#### [What you are asked to do]
Could every line below be transcribed exactly, with the pictures dropped?

#### [Records to use]
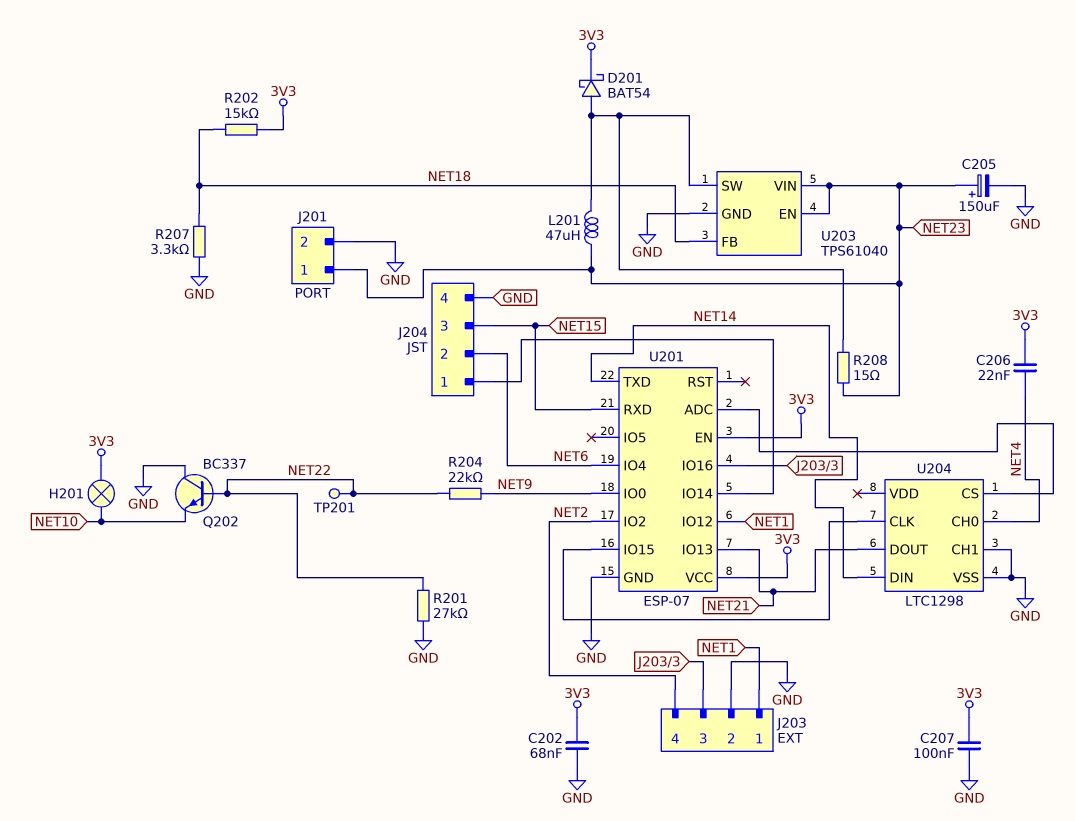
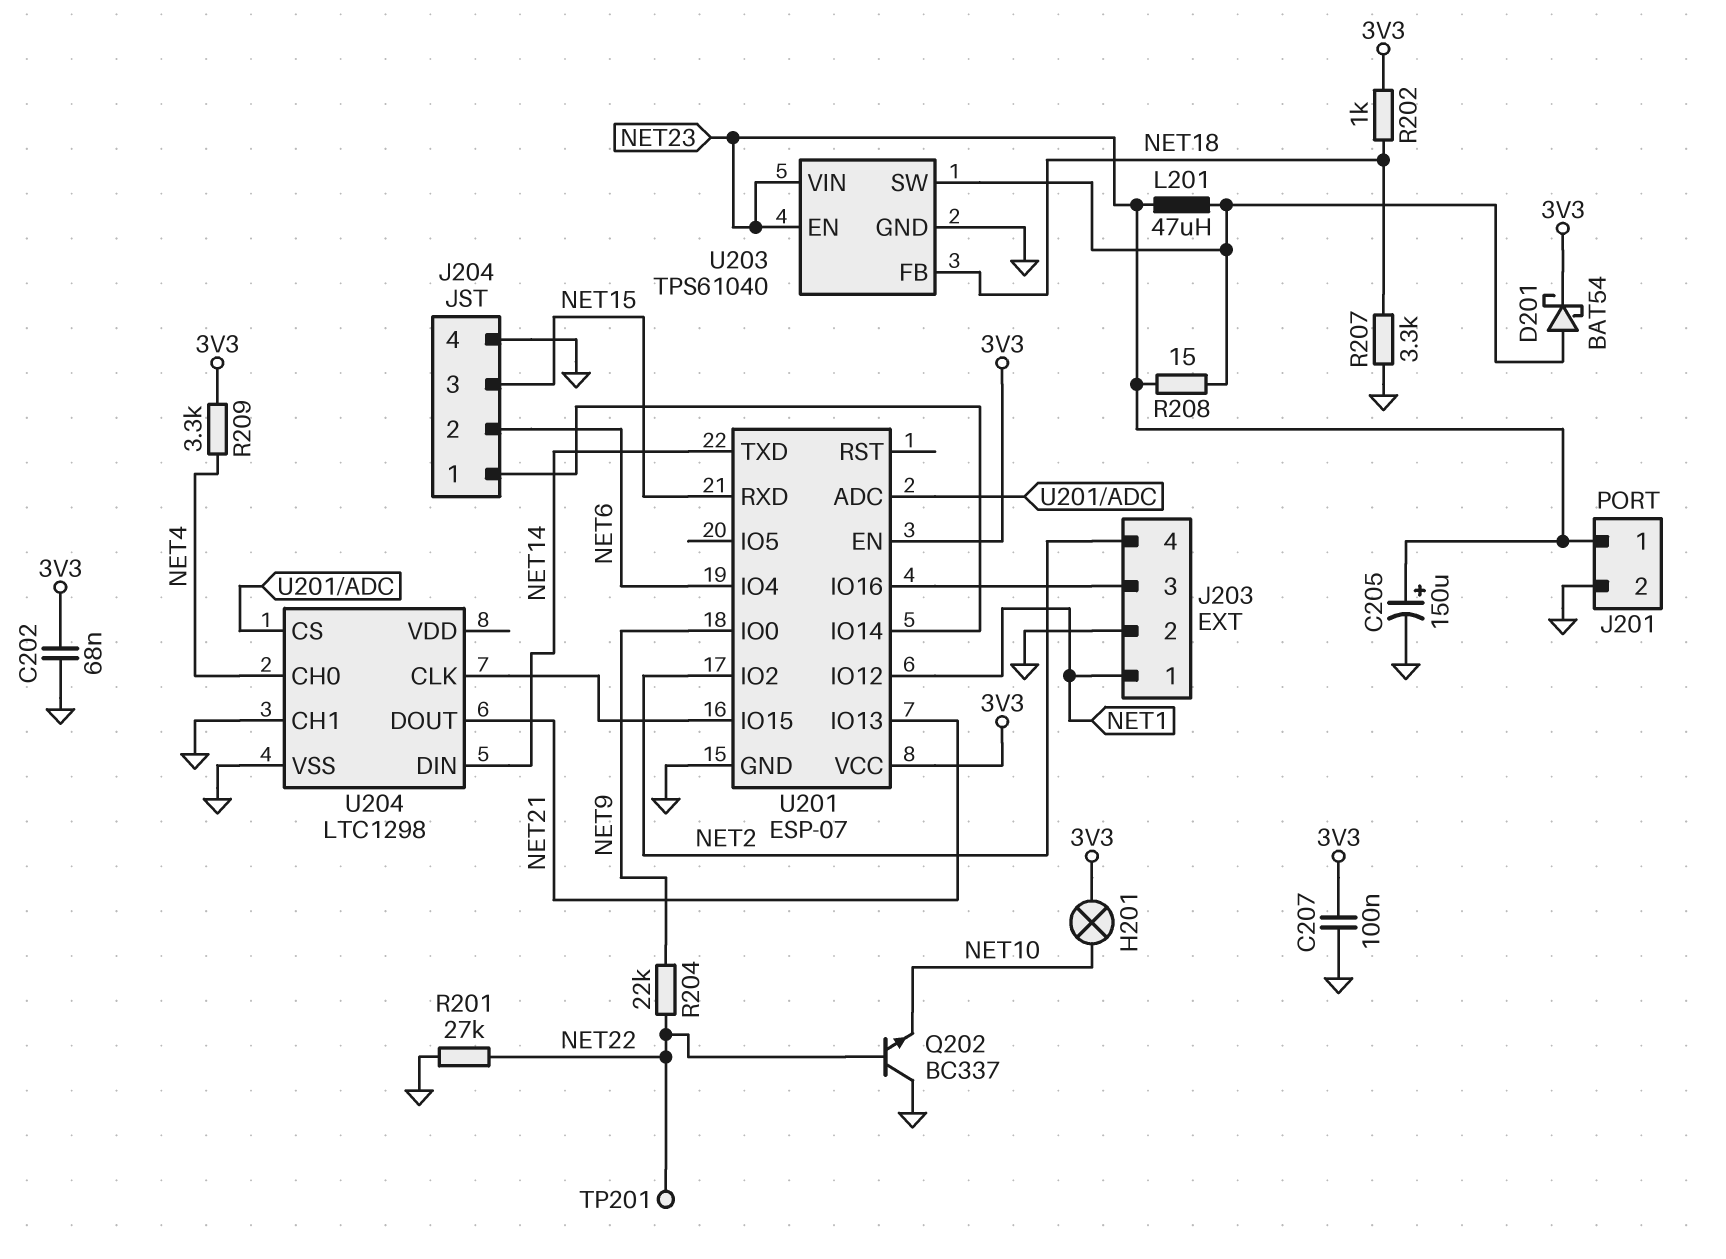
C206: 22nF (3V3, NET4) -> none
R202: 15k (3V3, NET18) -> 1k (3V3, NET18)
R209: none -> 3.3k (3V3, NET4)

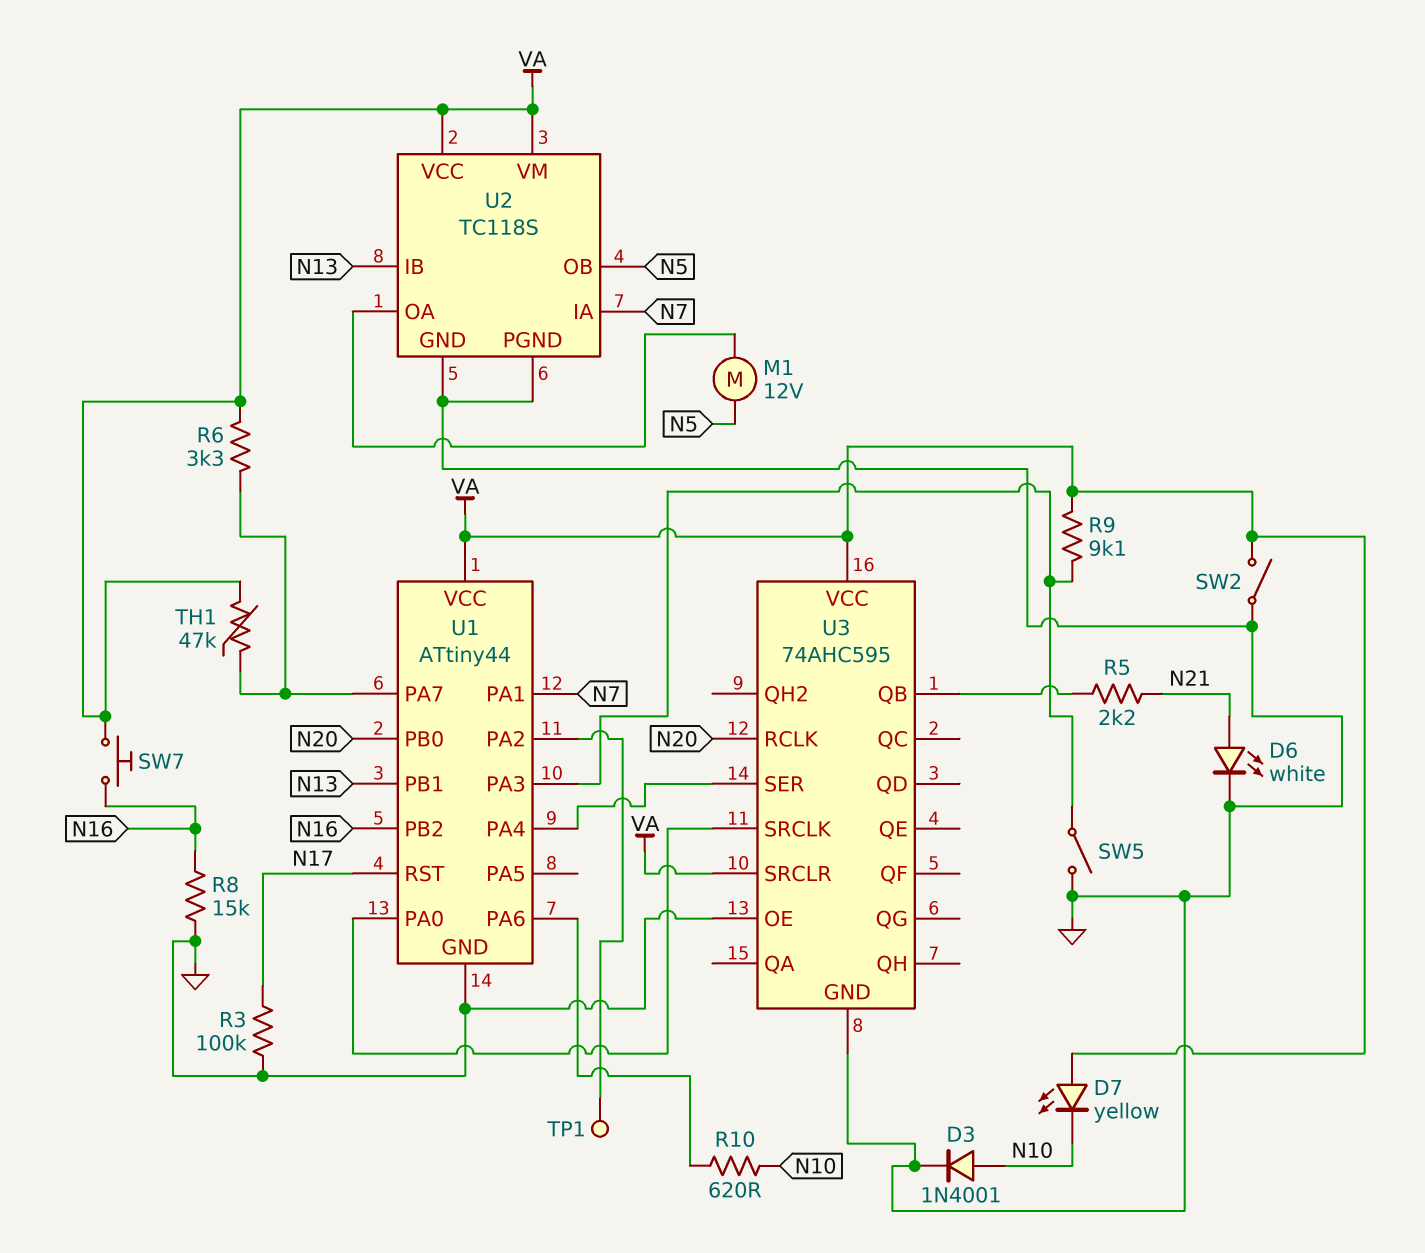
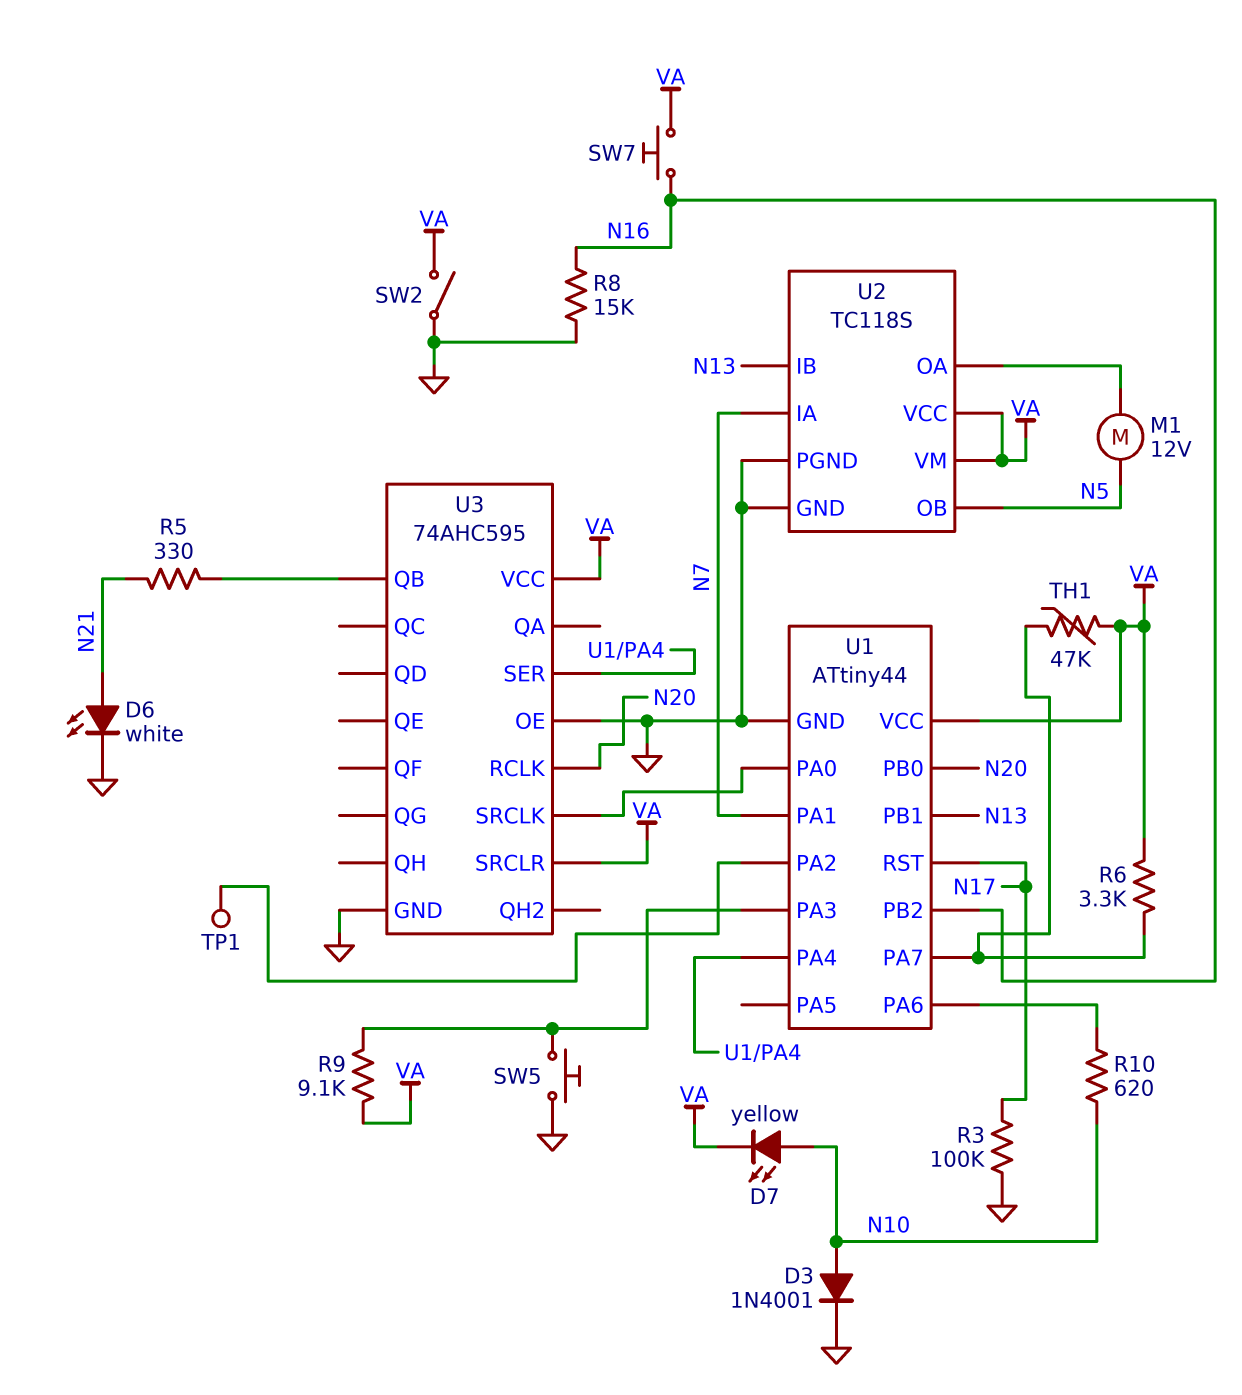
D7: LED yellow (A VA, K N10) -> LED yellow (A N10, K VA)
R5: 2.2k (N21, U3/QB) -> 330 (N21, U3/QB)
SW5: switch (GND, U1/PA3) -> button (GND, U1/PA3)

#### [Answer to this task]
C206: 22nF (3V3, NET4) -> none
R202: 15k (3V3, NET18) -> 1k (3V3, NET18)
R209: none -> 3.3k (3V3, NET4)

D7: LED yellow (A VA, K N10) -> LED yellow (A N10, K VA)
R5: 2.2k (N21, U3/QB) -> 330 (N21, U3/QB)
SW5: switch (GND, U1/PA3) -> button (GND, U1/PA3)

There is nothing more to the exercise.